Detected change data
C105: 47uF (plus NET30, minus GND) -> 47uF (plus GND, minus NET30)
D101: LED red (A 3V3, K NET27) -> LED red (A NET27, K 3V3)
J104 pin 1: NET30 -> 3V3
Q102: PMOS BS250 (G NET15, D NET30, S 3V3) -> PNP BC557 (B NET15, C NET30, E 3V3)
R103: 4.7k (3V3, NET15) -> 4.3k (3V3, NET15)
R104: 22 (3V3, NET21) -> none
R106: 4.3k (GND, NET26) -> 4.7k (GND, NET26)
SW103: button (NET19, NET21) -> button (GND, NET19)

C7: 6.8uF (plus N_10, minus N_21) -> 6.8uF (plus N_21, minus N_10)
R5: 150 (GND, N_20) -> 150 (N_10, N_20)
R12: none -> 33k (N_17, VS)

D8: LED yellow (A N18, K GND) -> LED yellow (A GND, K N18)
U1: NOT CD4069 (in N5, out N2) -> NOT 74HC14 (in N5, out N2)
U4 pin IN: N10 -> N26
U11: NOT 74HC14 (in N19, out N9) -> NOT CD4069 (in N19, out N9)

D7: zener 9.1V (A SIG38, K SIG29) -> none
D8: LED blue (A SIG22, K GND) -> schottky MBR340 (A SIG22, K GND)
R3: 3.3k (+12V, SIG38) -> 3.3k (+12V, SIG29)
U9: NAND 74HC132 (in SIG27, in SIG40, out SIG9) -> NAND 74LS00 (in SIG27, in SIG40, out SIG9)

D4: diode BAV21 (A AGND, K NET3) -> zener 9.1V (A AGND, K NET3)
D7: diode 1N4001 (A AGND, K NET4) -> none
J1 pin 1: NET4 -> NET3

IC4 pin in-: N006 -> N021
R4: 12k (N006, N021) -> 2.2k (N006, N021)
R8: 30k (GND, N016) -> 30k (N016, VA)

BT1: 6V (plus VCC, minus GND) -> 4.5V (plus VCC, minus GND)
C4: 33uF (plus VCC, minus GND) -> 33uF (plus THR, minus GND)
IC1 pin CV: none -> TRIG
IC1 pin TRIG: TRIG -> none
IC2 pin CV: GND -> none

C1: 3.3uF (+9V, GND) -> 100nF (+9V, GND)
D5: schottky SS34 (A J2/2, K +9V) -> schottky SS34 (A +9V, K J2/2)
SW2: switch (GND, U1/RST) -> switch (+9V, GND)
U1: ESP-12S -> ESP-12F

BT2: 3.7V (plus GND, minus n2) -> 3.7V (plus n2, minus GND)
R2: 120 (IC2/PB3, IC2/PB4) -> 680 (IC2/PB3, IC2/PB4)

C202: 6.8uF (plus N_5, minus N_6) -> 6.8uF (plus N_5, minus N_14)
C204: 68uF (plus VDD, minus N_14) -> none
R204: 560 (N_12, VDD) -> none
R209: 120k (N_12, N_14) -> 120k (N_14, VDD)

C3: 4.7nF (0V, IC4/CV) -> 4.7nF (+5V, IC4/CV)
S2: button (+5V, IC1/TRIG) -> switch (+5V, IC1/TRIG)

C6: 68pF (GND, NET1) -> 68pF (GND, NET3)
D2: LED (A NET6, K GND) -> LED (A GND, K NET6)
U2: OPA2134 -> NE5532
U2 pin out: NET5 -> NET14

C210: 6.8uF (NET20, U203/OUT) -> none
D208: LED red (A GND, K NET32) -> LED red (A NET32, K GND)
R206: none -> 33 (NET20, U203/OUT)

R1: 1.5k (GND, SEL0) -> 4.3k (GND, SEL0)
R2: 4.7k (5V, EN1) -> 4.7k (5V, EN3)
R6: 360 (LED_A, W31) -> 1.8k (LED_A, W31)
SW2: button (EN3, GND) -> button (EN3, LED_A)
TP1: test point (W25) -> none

▶ How to complete this task:
Look through the data above and report every line in which "zener" appears.

▶ Response:
D7: zener 9.1V (A SIG38, K SIG29) -> none
D4: diode BAV21 (A AGND, K NET3) -> zener 9.1V (A AGND, K NET3)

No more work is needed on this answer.